■ Collection entries
-- Opening Marker --
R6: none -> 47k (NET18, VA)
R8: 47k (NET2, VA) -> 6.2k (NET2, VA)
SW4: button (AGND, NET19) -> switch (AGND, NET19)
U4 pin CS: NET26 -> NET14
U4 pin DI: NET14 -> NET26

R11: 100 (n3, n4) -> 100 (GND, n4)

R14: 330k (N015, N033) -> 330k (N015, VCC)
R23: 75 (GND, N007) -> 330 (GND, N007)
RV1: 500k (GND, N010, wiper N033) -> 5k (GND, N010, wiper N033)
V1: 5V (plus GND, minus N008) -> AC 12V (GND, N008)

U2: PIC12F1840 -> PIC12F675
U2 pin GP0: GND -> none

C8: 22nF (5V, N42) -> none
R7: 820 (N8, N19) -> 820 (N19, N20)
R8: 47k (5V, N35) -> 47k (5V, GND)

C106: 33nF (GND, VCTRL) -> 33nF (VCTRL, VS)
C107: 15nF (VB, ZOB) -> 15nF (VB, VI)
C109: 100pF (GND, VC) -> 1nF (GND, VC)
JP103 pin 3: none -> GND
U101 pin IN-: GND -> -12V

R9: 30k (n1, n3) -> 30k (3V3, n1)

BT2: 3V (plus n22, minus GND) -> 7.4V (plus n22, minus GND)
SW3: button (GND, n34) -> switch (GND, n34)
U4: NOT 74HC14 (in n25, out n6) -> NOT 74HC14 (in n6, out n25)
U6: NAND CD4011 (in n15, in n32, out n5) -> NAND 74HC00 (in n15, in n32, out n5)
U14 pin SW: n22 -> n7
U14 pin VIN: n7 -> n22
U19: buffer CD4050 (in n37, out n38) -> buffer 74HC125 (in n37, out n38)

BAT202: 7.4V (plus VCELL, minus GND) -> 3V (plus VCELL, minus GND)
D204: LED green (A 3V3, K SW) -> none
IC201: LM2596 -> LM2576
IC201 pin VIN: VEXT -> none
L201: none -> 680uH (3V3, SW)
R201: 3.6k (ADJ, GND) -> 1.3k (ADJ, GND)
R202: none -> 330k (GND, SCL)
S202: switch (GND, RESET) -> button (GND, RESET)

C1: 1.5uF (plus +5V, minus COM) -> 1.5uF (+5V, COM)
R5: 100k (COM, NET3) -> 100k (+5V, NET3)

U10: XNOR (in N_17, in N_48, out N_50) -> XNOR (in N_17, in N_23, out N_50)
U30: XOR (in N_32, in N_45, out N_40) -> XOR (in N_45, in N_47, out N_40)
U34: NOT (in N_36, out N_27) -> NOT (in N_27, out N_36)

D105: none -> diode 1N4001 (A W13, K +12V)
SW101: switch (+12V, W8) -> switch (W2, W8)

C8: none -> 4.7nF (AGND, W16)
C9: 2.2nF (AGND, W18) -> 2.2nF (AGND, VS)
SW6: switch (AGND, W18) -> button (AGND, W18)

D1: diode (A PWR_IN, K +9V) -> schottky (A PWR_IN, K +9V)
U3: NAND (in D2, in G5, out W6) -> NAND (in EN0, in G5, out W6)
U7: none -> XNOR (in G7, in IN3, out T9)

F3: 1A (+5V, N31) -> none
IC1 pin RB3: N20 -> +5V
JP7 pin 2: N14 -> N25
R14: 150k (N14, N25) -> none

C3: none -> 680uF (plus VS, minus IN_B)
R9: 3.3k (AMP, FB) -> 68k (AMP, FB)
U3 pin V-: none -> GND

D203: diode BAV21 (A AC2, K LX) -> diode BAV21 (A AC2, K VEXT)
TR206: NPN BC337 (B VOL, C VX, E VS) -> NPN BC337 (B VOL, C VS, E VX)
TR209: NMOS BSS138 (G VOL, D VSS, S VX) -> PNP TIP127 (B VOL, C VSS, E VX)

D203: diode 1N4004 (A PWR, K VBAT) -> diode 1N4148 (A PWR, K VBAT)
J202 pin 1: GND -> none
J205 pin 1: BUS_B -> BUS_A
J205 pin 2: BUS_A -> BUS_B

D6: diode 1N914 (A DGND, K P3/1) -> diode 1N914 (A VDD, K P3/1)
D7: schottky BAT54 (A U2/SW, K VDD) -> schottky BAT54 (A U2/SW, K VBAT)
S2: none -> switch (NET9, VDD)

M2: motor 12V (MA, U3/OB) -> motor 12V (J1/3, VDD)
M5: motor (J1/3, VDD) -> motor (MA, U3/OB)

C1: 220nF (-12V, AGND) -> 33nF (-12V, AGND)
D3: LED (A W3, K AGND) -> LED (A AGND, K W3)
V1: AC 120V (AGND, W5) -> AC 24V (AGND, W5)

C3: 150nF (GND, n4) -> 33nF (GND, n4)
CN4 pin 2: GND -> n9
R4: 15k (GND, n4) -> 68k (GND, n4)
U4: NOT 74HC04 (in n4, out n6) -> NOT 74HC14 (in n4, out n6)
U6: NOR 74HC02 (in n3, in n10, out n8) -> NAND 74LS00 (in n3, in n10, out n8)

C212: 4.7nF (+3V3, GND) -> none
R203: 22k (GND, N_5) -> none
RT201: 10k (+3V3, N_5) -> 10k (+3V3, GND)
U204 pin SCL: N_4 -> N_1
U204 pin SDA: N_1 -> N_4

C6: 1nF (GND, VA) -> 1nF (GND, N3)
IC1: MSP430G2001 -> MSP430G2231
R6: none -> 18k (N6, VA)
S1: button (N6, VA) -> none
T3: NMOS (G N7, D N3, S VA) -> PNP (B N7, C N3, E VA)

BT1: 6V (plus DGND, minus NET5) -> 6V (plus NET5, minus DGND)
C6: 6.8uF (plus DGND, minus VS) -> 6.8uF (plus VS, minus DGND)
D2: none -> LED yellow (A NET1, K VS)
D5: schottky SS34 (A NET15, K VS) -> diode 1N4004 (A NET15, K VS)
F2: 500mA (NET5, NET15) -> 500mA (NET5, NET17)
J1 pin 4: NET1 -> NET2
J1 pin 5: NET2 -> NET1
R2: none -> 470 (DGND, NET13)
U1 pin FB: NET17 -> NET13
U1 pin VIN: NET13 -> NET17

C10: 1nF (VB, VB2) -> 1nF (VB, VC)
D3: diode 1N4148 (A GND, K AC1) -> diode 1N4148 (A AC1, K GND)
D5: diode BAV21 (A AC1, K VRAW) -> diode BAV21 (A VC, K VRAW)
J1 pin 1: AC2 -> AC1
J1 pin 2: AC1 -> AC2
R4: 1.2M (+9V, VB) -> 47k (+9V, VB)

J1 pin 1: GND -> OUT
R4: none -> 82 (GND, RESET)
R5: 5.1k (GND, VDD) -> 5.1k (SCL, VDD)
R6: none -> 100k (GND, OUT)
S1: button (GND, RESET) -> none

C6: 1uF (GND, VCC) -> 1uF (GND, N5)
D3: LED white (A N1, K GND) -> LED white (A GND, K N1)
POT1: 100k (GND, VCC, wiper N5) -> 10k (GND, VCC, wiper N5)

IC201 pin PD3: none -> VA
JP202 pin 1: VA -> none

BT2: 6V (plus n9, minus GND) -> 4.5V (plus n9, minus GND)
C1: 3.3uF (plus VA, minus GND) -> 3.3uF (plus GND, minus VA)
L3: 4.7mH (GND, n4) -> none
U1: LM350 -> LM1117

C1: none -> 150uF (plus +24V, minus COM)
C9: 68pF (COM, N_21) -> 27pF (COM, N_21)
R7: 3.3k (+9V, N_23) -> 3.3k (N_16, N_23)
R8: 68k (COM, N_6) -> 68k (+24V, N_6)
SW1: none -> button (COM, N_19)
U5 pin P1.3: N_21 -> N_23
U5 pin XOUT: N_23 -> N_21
-- Closing Marker --
■ Problem description
The lines to extract from the data above begin with the line containing "R202: none -> 330k (GND, SCL)" and end with the line containing "U30: XOR (in". Extract them exactly, including both.

■ Output of the task
R202: none -> 330k (GND, SCL)
S202: switch (GND, RESET) -> button (GND, RESET)

C1: 1.5uF (plus +5V, minus COM) -> 1.5uF (+5V, COM)
R5: 100k (COM, NET3) -> 100k (+5V, NET3)

U10: XNOR (in N_17, in N_48, out N_50) -> XNOR (in N_17, in N_23, out N_50)
U30: XOR (in N_32, in N_45, out N_40) -> XOR (in N_45, in N_47, out N_40)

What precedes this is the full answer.